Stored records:
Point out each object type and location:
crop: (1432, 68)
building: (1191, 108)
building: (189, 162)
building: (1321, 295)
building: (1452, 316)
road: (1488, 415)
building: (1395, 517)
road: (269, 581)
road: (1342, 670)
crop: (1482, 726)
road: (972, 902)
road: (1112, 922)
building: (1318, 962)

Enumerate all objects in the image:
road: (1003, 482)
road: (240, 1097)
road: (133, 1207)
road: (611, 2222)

» **What the task requires**: Set down every entry exactly as it appears.

» **Exercise response**:
Point out each object type and location:
crop: (1432, 68)
building: (1191, 108)
building: (189, 162)
building: (1321, 295)
building: (1452, 316)
road: (1488, 415)
building: (1395, 517)
road: (269, 581)
road: (1342, 670)
crop: (1482, 726)
road: (972, 902)
road: (1112, 922)
building: (1318, 962)

Enumerate all objects in the image:
road: (1003, 482)
road: (240, 1097)
road: (133, 1207)
road: (611, 2222)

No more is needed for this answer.